◆ **ABOUT THIS TASK**
Starting at the line that contains "(318, 563) = (510, 513): white", transcribe every remaining line of the data below exactly, and omit all pictures.

#####

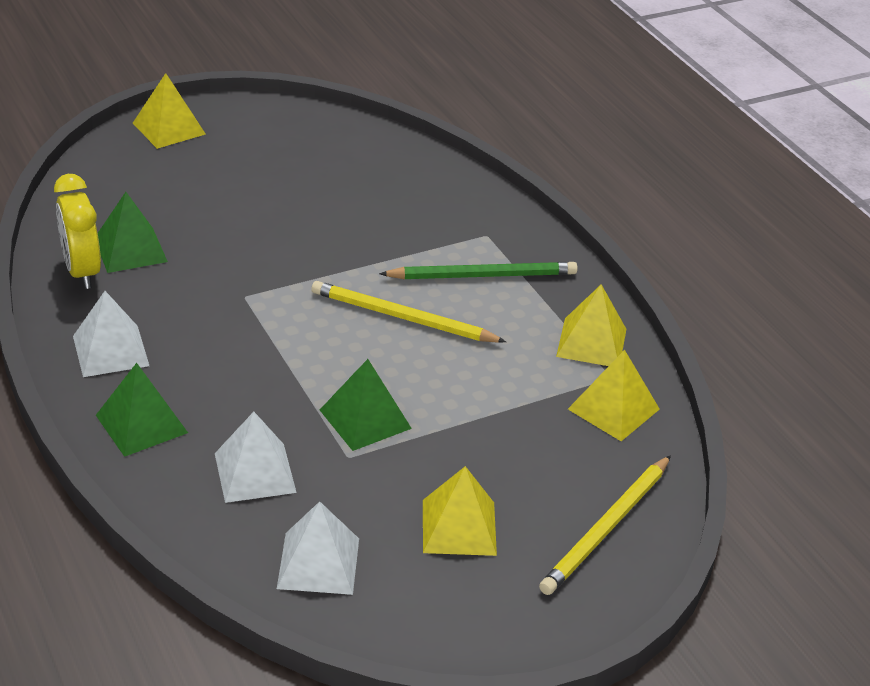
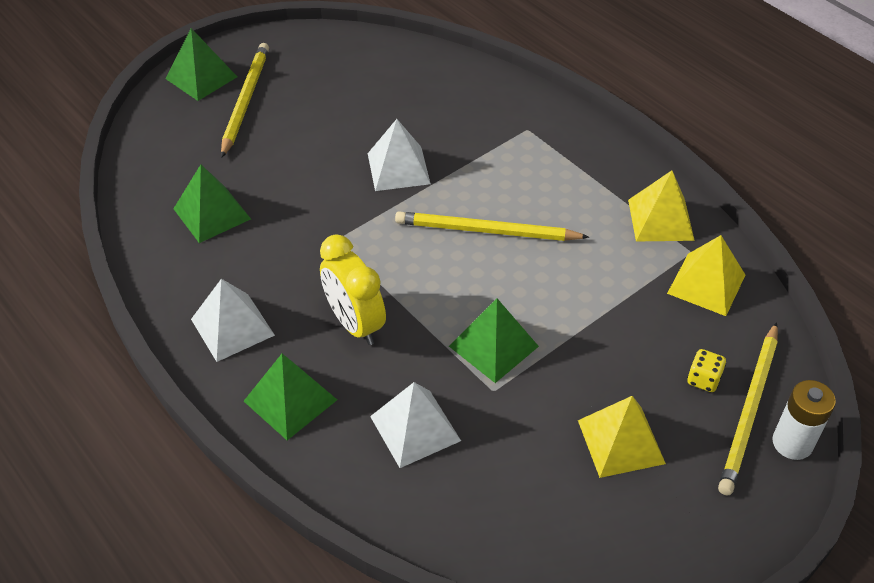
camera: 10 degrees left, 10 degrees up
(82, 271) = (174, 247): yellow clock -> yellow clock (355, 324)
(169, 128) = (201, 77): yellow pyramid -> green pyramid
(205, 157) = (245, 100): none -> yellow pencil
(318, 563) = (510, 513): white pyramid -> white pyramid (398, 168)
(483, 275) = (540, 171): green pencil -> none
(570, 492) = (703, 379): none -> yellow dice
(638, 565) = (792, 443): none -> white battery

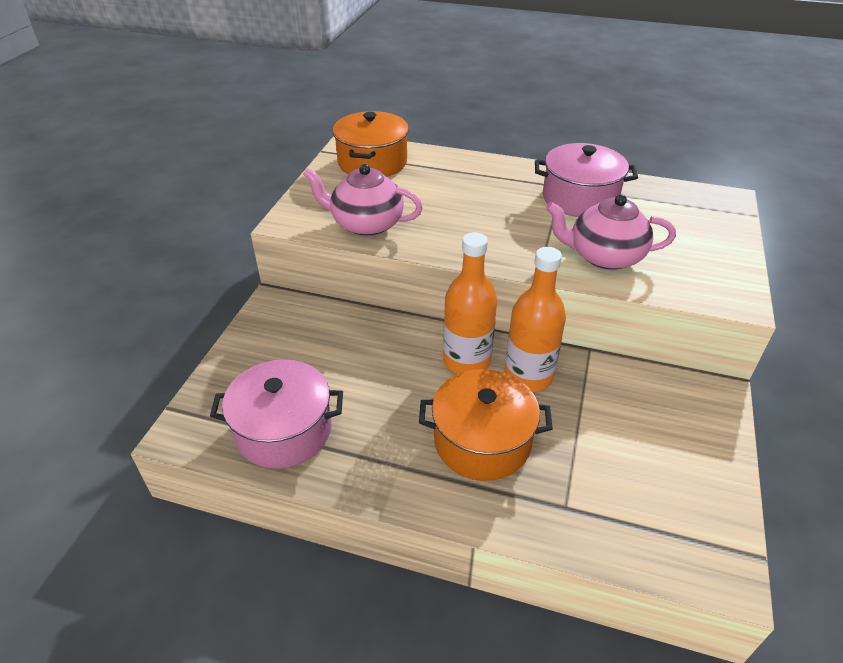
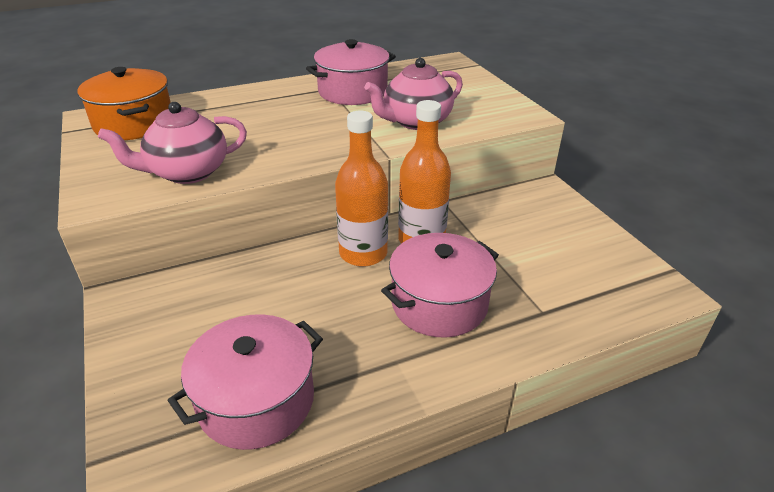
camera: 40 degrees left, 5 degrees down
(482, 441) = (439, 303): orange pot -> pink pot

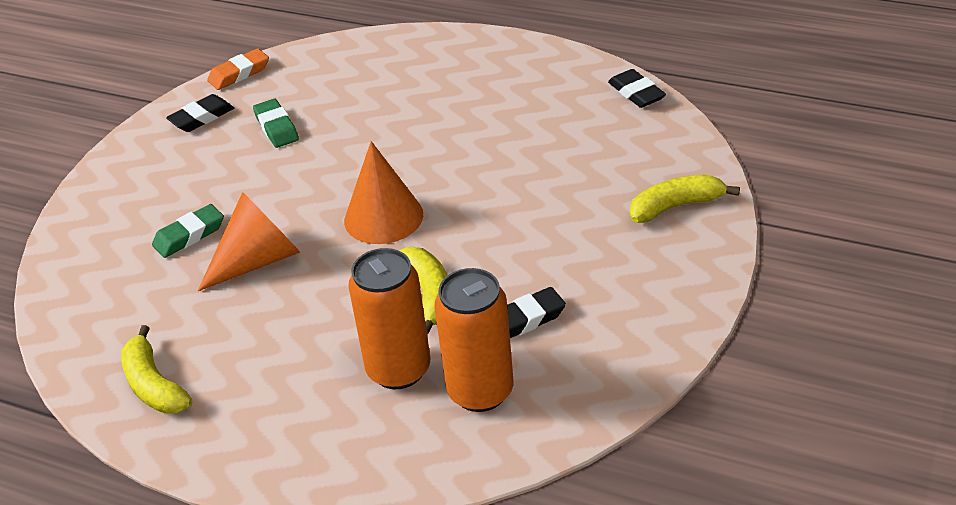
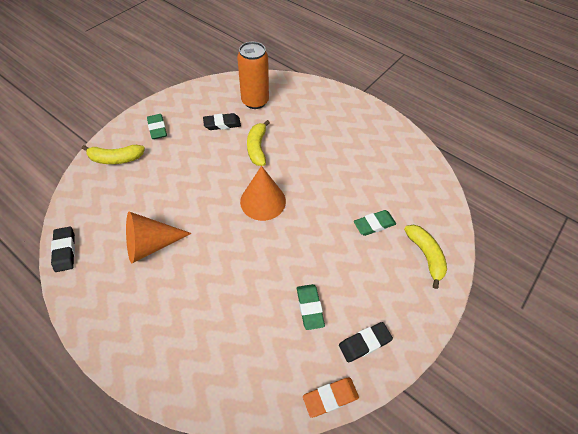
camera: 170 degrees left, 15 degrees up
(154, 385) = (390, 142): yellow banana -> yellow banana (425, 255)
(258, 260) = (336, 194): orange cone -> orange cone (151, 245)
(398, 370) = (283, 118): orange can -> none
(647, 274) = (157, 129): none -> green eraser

#####

◆ **REPLY TO THE EXERCISE**
(318, 563) = (510, 513): white pyramid -> white pyramid (398, 168)
(483, 275) = (540, 171): green pencil -> none
(570, 492) = (703, 379): none -> yellow dice
(638, 565) = (792, 443): none -> white battery

camera: 40 degrees left, 5 degrees down
(482, 441) = (439, 303): orange pot -> pink pot

camera: 170 degrees left, 15 degrees up
(154, 385) = (390, 142): yellow banana -> yellow banana (425, 255)
(258, 260) = (336, 194): orange cone -> orange cone (151, 245)
(398, 370) = (283, 118): orange can -> none
(647, 274) = (157, 129): none -> green eraser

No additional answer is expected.